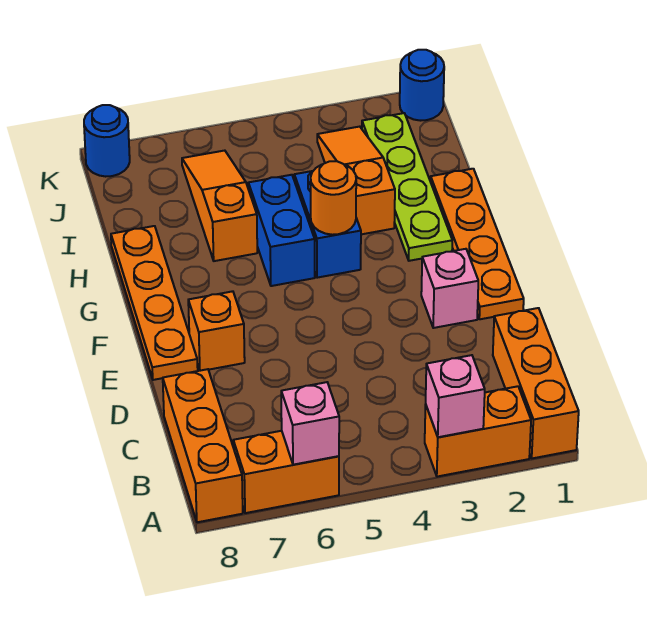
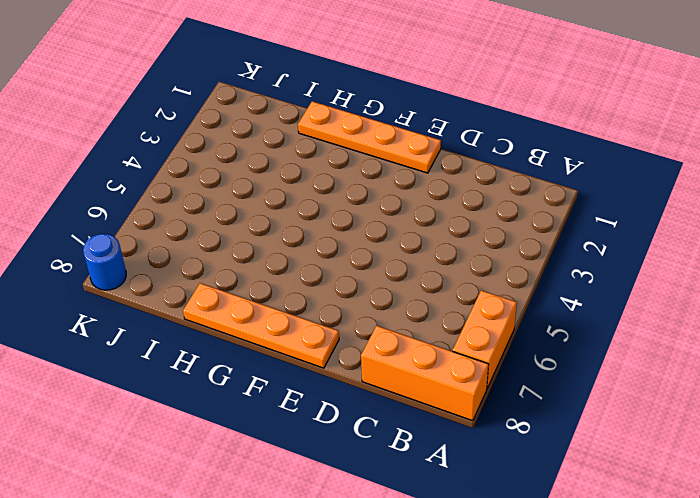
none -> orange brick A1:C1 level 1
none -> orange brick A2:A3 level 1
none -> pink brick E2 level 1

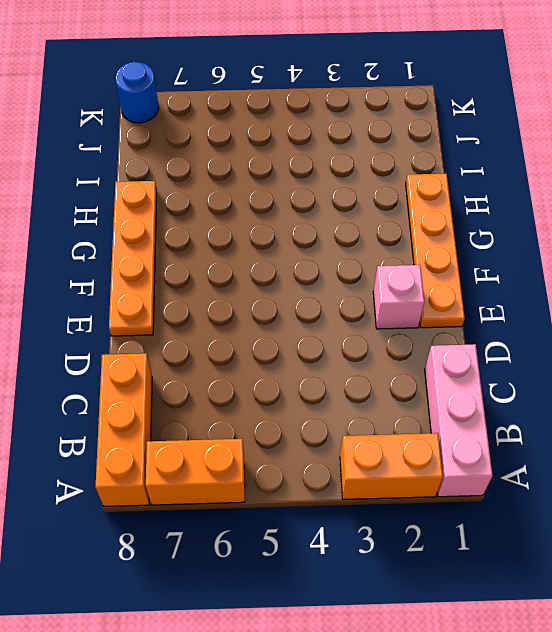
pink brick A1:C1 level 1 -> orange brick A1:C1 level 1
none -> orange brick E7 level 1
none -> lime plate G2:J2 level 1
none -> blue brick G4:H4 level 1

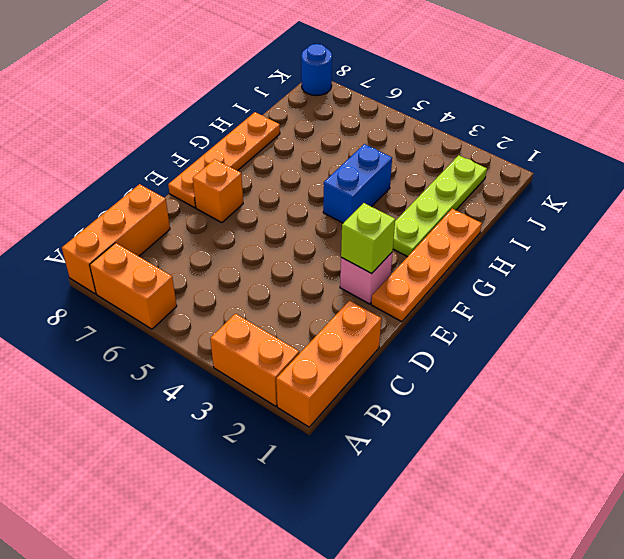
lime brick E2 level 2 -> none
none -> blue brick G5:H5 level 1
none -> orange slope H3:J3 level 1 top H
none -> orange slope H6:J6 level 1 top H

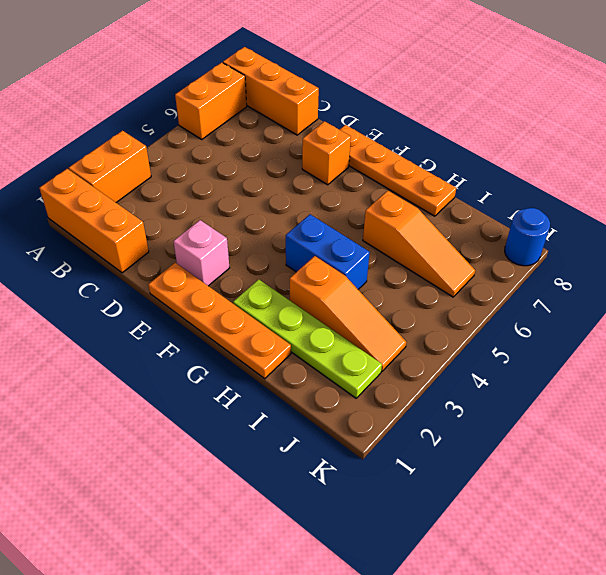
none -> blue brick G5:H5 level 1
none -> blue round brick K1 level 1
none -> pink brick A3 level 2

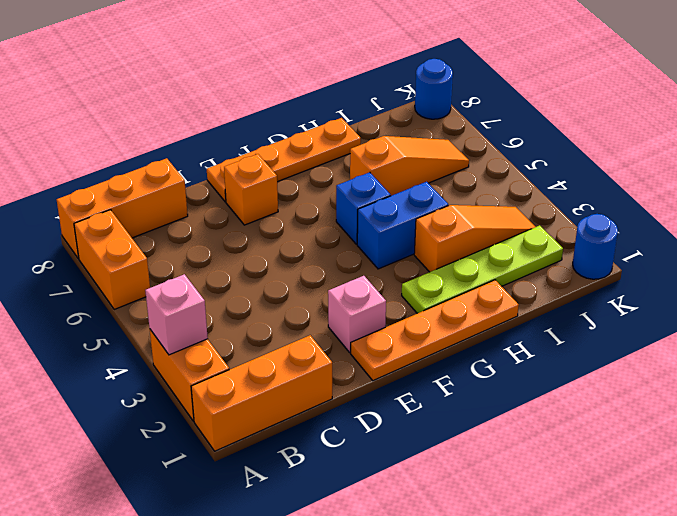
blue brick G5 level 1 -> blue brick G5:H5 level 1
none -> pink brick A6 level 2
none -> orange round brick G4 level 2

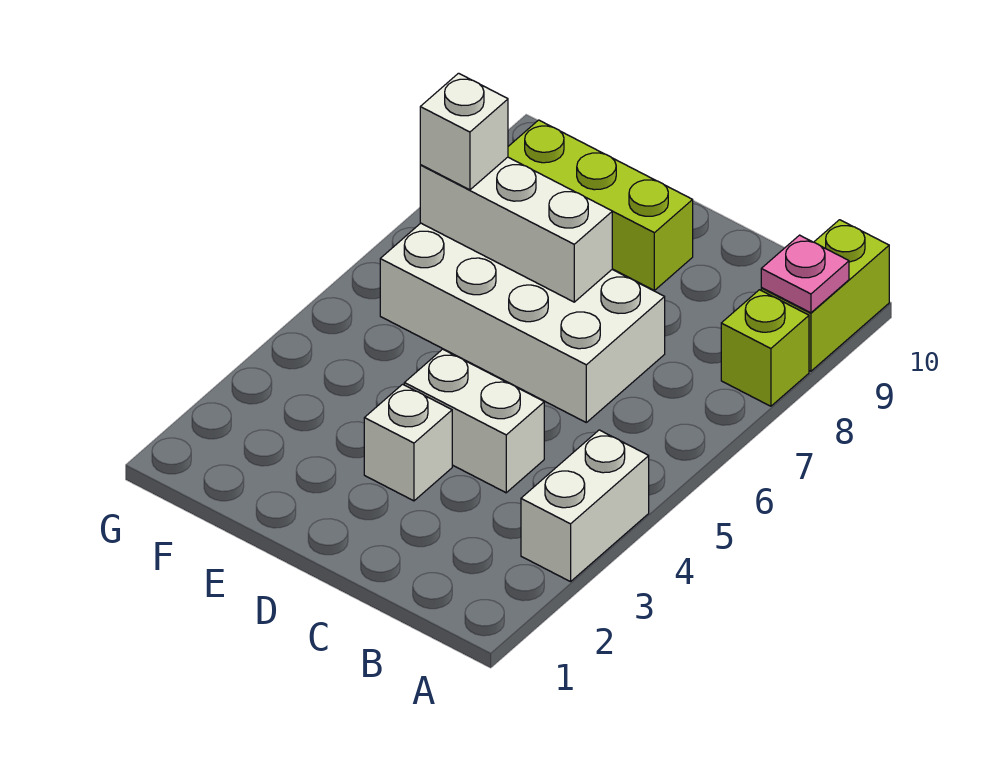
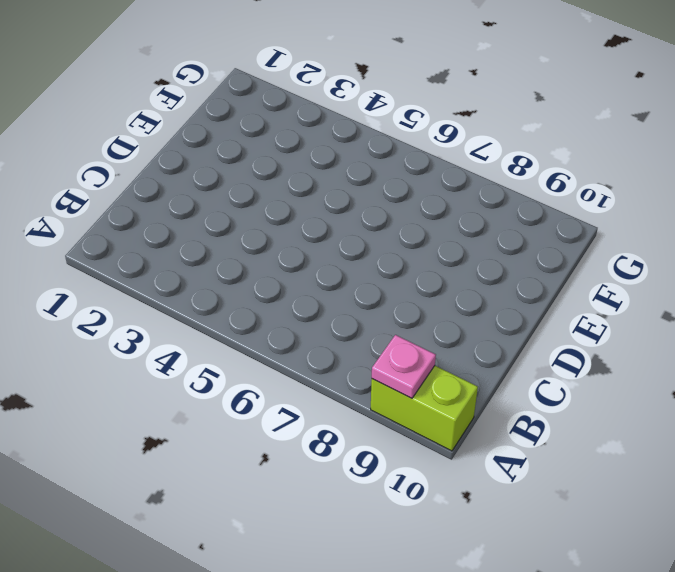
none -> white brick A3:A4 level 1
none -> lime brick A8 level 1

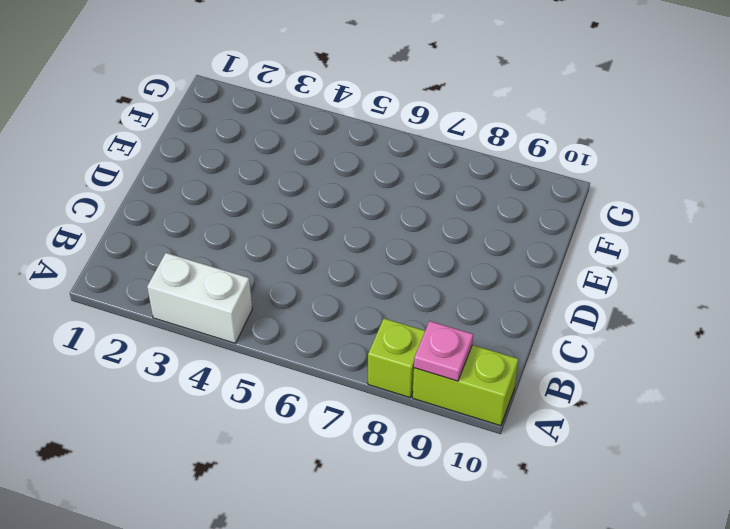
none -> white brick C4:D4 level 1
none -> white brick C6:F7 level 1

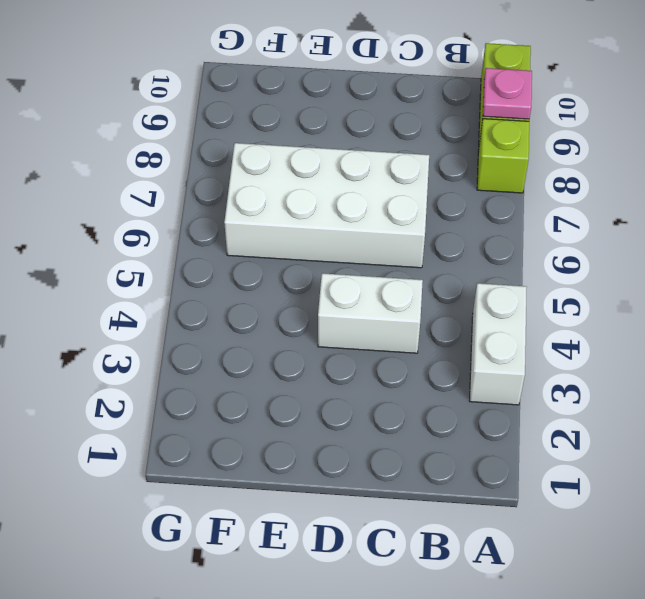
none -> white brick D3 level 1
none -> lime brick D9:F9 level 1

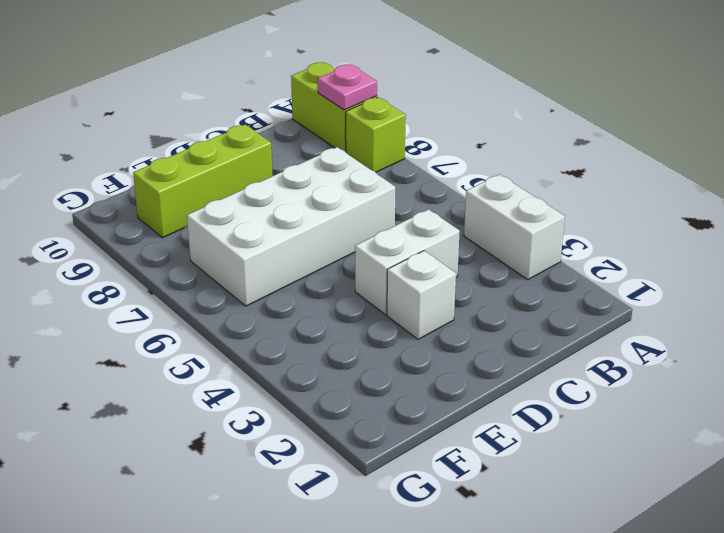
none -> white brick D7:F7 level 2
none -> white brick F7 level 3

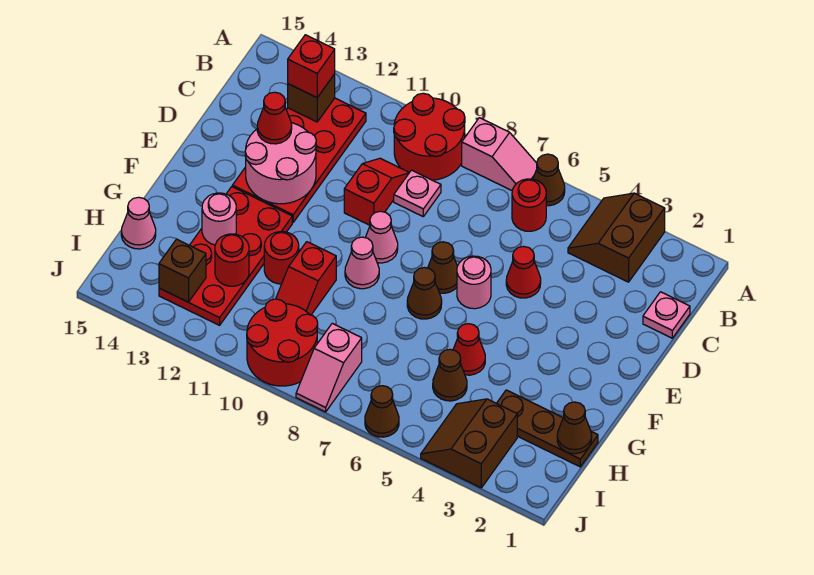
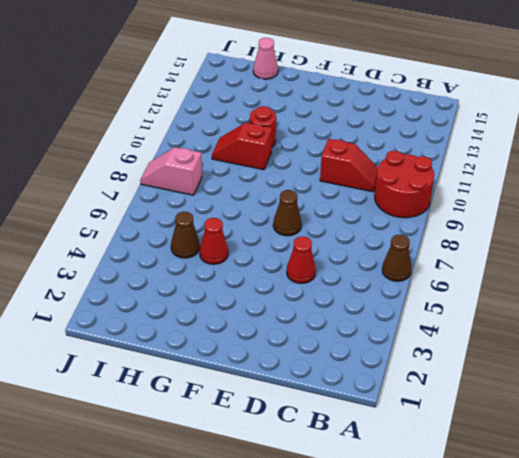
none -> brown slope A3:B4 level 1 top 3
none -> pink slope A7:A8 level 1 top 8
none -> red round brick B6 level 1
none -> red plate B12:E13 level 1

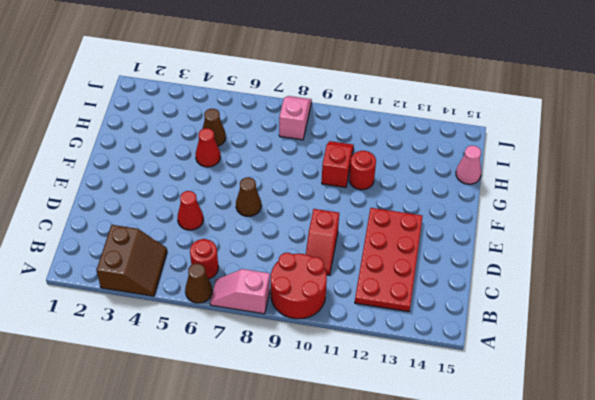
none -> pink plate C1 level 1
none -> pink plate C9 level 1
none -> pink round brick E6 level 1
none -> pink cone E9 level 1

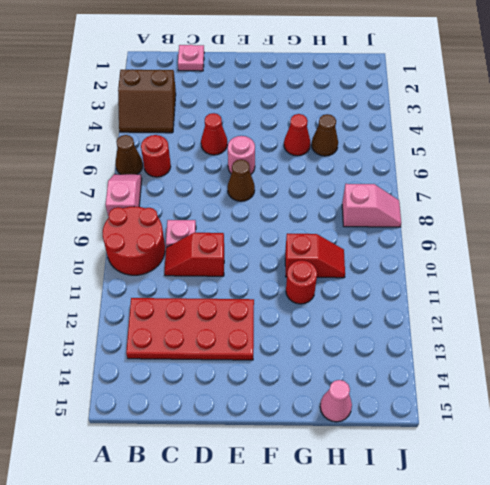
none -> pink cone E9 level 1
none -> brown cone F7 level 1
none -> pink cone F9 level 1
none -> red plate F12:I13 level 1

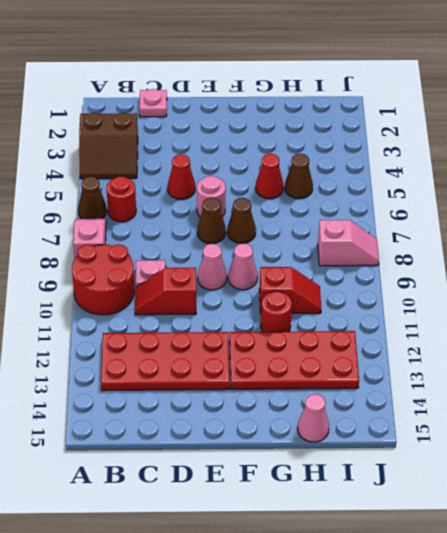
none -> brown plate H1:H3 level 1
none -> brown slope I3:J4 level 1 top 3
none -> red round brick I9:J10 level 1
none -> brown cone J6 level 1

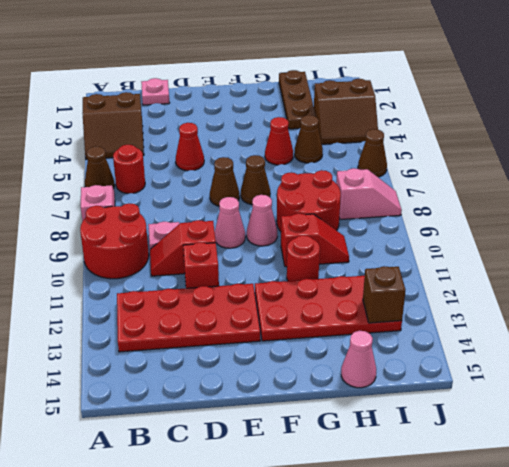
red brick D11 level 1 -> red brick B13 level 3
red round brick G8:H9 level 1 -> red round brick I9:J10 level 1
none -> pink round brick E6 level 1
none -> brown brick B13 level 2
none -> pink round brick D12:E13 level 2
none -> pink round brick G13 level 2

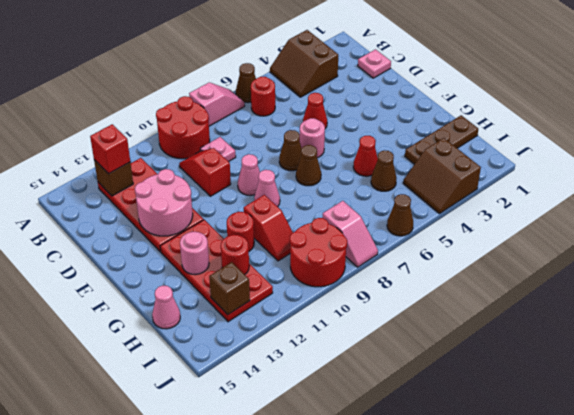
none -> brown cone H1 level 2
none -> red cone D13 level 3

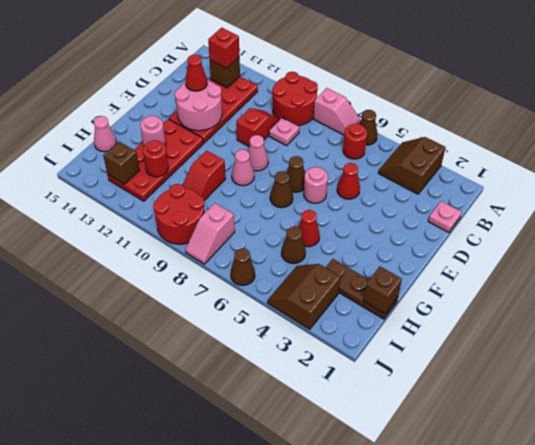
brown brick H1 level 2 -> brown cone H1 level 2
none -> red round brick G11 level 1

- DIRECTIONS FOR THIS TASK
Copy nothing but the lines above that run from the one with "none -> red round brick B6 level 1" to the one with "none -> pink round brick D12:E13 level 2", ends included; pictures stay out.

- REPLY
none -> red round brick B6 level 1
none -> red plate B12:E13 level 1

none -> pink plate C1 level 1
none -> pink plate C9 level 1
none -> pink round brick E6 level 1
none -> pink cone E9 level 1

none -> pink cone E9 level 1
none -> brown cone F7 level 1
none -> pink cone F9 level 1
none -> red plate F12:I13 level 1

none -> brown plate H1:H3 level 1
none -> brown slope I3:J4 level 1 top 3
none -> red round brick I9:J10 level 1
none -> brown cone J6 level 1

red brick D11 level 1 -> red brick B13 level 3
red round brick G8:H9 level 1 -> red round brick I9:J10 level 1
none -> pink round brick E6 level 1
none -> brown brick B13 level 2
none -> pink round brick D12:E13 level 2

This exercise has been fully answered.